┌─ Input for this task

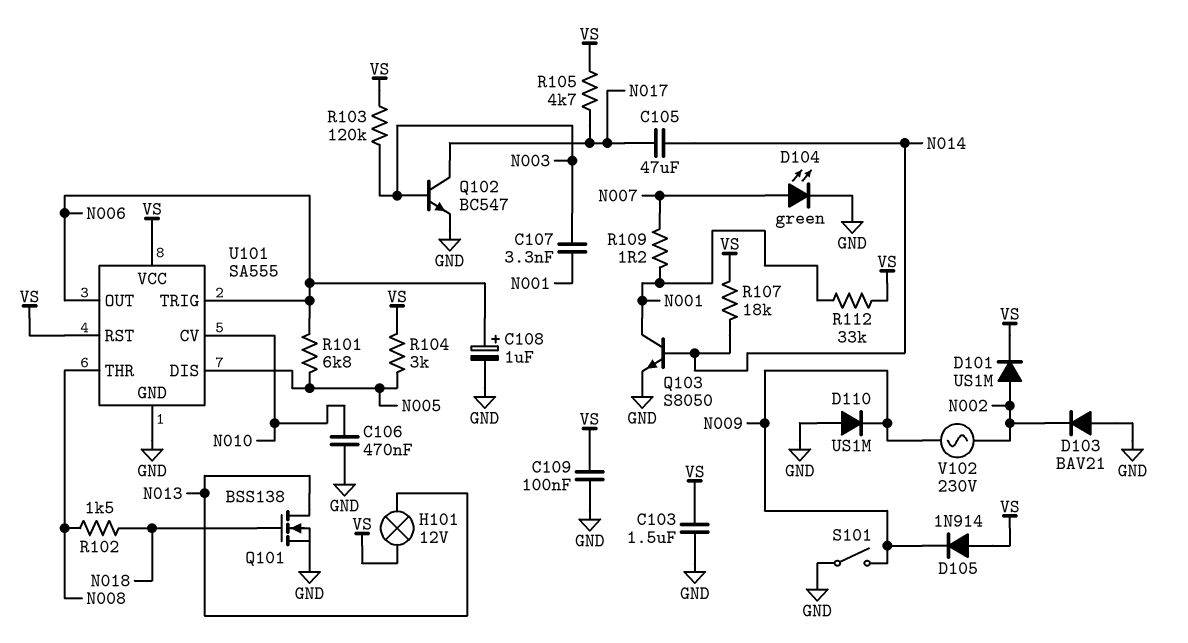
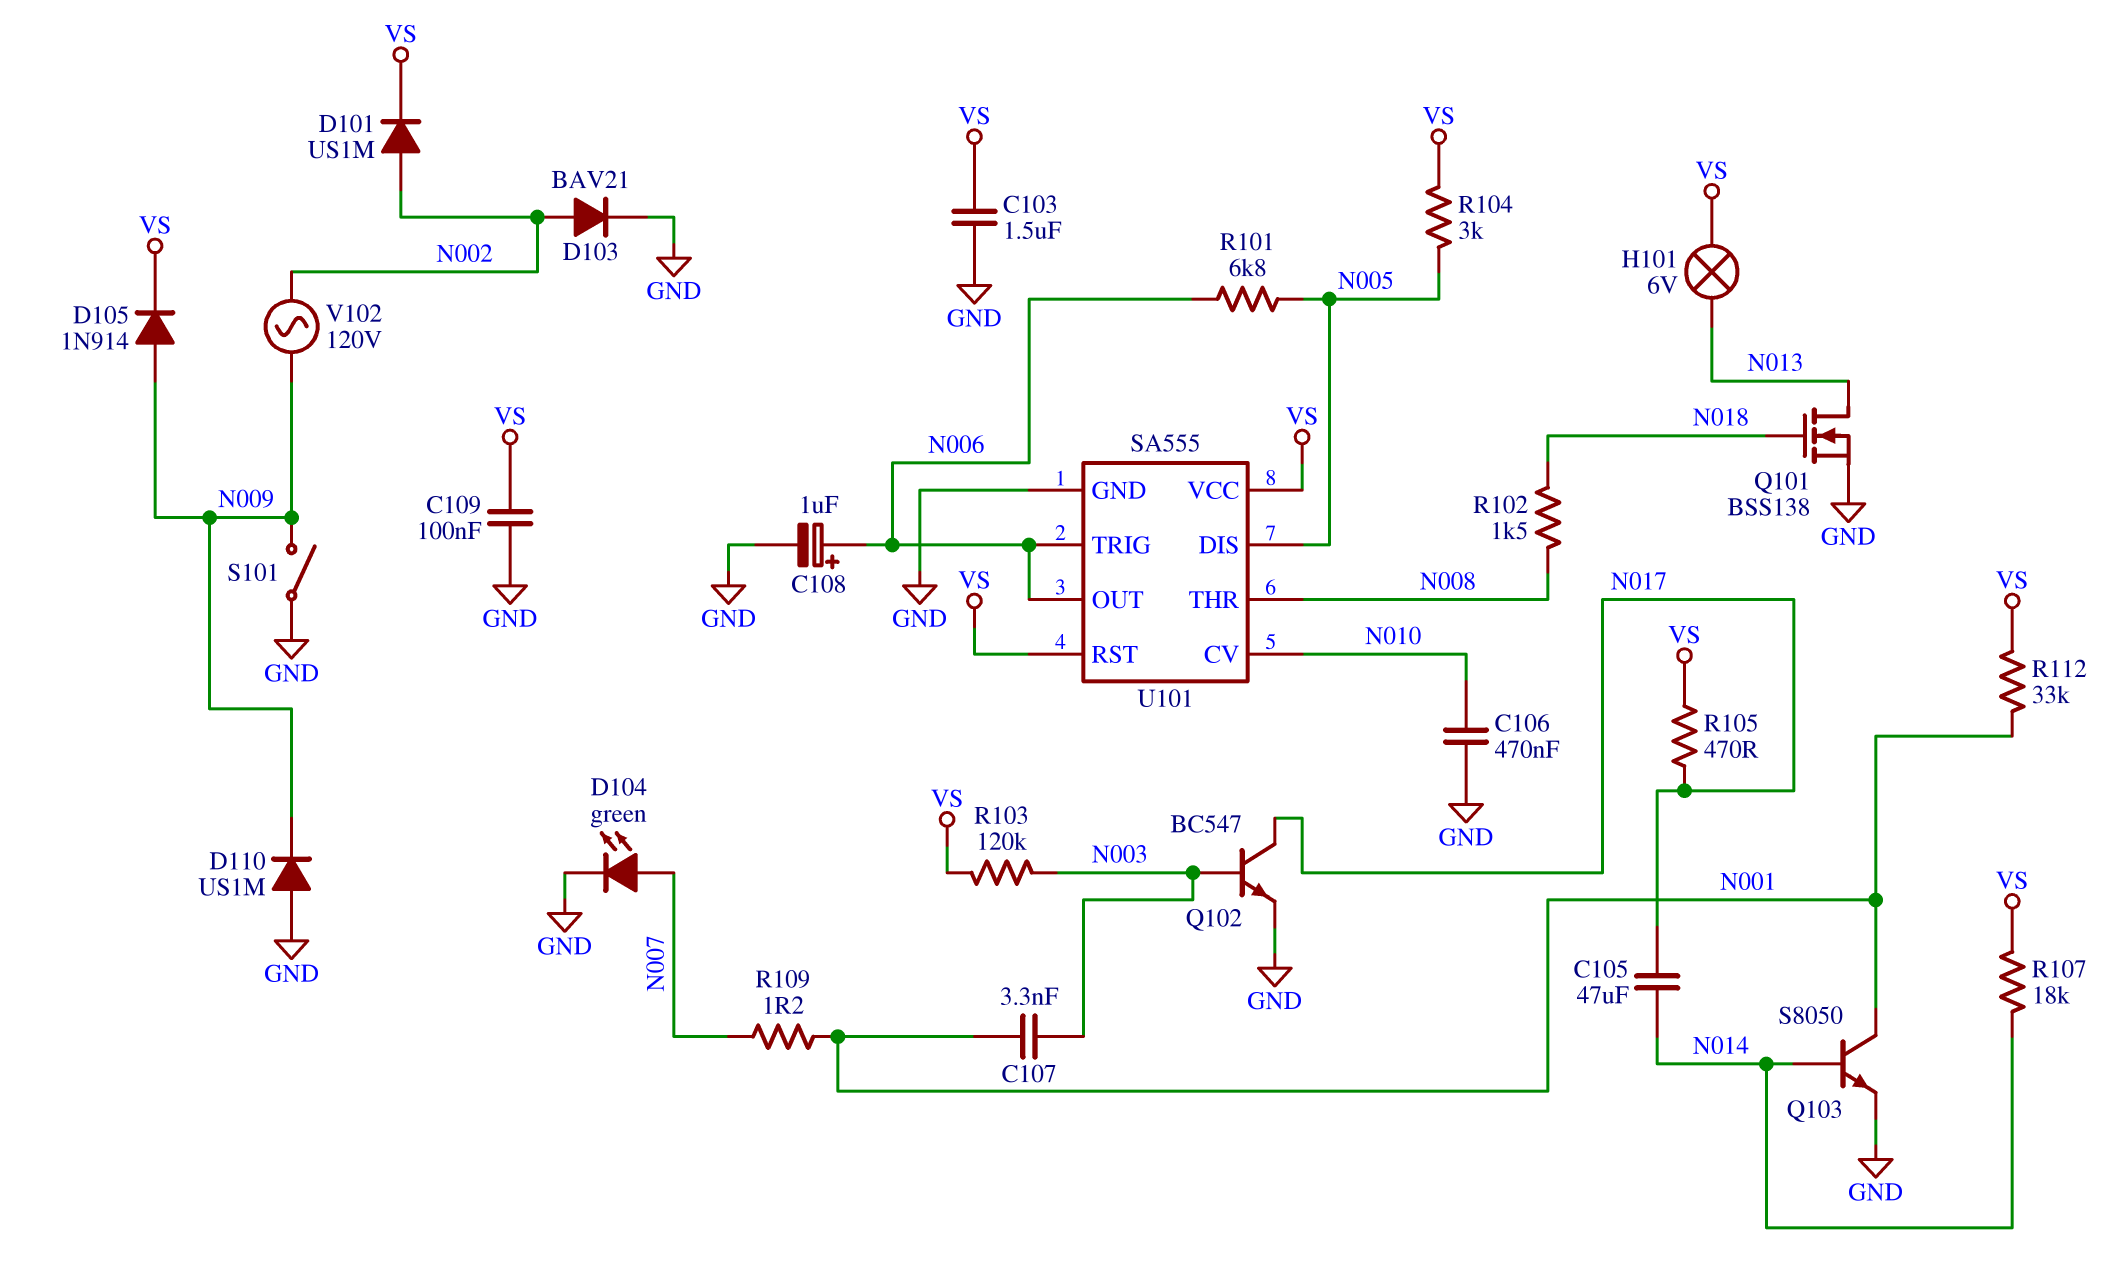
D103: diode BAV21 (A GND, K N002) -> diode BAV21 (A N002, K GND)
D105: diode 1N914 (A VS, K N009) -> diode 1N914 (A N009, K VS)
H101: lamp 12V (N013, VS) -> lamp 6V (N013, VS)
R105: 4.7k (N017, VS) -> 470 (N017, VS)
V102: AC 230V (N002, N009) -> AC 120V (N002, N009)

└─

> _Your assignment_:
Lines before the one containing "H101: lamp 12V" are to be left out; that line and every line after it through the end of the data should be copied exactly.

> _Answer box_:
H101: lamp 12V (N013, VS) -> lamp 6V (N013, VS)
R105: 4.7k (N017, VS) -> 470 (N017, VS)
V102: AC 230V (N002, N009) -> AC 120V (N002, N009)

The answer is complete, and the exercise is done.